Top of Records shown
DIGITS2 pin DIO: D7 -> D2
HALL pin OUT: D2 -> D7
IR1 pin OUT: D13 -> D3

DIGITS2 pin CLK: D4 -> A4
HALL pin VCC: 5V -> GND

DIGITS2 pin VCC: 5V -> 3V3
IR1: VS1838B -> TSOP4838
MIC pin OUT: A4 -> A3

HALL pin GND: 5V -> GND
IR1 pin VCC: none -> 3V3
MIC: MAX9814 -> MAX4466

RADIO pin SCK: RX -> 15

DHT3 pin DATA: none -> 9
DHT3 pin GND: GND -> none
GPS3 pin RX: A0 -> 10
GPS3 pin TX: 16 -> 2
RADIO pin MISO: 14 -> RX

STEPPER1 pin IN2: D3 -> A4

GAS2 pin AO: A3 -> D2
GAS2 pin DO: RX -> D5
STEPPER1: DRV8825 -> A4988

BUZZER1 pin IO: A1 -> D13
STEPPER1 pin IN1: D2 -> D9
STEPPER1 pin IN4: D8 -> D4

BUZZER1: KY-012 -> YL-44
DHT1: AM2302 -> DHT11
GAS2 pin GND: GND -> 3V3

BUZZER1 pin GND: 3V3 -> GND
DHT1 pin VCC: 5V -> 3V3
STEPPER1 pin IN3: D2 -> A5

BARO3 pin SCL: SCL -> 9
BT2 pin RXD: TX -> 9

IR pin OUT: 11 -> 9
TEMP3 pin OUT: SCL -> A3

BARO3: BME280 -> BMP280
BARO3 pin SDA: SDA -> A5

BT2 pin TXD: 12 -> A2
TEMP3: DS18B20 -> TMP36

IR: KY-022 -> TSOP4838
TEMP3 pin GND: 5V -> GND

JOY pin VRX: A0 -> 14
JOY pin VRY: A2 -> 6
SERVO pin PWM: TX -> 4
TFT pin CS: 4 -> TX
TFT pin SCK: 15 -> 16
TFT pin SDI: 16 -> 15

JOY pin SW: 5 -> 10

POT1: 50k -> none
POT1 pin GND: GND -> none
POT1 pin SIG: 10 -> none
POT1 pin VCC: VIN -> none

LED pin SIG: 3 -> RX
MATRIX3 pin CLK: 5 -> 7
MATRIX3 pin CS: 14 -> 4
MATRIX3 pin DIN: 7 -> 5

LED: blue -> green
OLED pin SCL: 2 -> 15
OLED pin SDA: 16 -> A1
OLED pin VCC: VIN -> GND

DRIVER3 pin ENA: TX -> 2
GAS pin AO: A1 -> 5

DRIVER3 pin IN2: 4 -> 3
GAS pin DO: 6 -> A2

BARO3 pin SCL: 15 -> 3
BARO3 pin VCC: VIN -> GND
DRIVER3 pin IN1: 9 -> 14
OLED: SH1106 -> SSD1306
Bottom of Records shown
Transcribe each entry precisely, missing none.

DIGITS2 pin DIO: D7 -> D2
HALL pin OUT: D2 -> D7
IR1 pin OUT: D13 -> D3

DIGITS2 pin CLK: D4 -> A4
HALL pin VCC: 5V -> GND

DIGITS2 pin VCC: 5V -> 3V3
IR1: VS1838B -> TSOP4838
MIC pin OUT: A4 -> A3

HALL pin GND: 5V -> GND
IR1 pin VCC: none -> 3V3
MIC: MAX9814 -> MAX4466

RADIO pin SCK: RX -> 15

DHT3 pin DATA: none -> 9
DHT3 pin GND: GND -> none
GPS3 pin RX: A0 -> 10
GPS3 pin TX: 16 -> 2
RADIO pin MISO: 14 -> RX

STEPPER1 pin IN2: D3 -> A4

GAS2 pin AO: A3 -> D2
GAS2 pin DO: RX -> D5
STEPPER1: DRV8825 -> A4988

BUZZER1 pin IO: A1 -> D13
STEPPER1 pin IN1: D2 -> D9
STEPPER1 pin IN4: D8 -> D4

BUZZER1: KY-012 -> YL-44
DHT1: AM2302 -> DHT11
GAS2 pin GND: GND -> 3V3

BUZZER1 pin GND: 3V3 -> GND
DHT1 pin VCC: 5V -> 3V3
STEPPER1 pin IN3: D2 -> A5

BARO3 pin SCL: SCL -> 9
BT2 pin RXD: TX -> 9

IR pin OUT: 11 -> 9
TEMP3 pin OUT: SCL -> A3

BARO3: BME280 -> BMP280
BARO3 pin SDA: SDA -> A5

BT2 pin TXD: 12 -> A2
TEMP3: DS18B20 -> TMP36

IR: KY-022 -> TSOP4838
TEMP3 pin GND: 5V -> GND

JOY pin VRX: A0 -> 14
JOY pin VRY: A2 -> 6
SERVO pin PWM: TX -> 4
TFT pin CS: 4 -> TX
TFT pin SCK: 15 -> 16
TFT pin SDI: 16 -> 15

JOY pin SW: 5 -> 10

POT1: 50k -> none
POT1 pin GND: GND -> none
POT1 pin SIG: 10 -> none
POT1 pin VCC: VIN -> none

LED pin SIG: 3 -> RX
MATRIX3 pin CLK: 5 -> 7
MATRIX3 pin CS: 14 -> 4
MATRIX3 pin DIN: 7 -> 5

LED: blue -> green
OLED pin SCL: 2 -> 15
OLED pin SDA: 16 -> A1
OLED pin VCC: VIN -> GND

DRIVER3 pin ENA: TX -> 2
GAS pin AO: A1 -> 5

DRIVER3 pin IN2: 4 -> 3
GAS pin DO: 6 -> A2

BARO3 pin SCL: 15 -> 3
BARO3 pin VCC: VIN -> GND
DRIVER3 pin IN1: 9 -> 14
OLED: SH1106 -> SSD1306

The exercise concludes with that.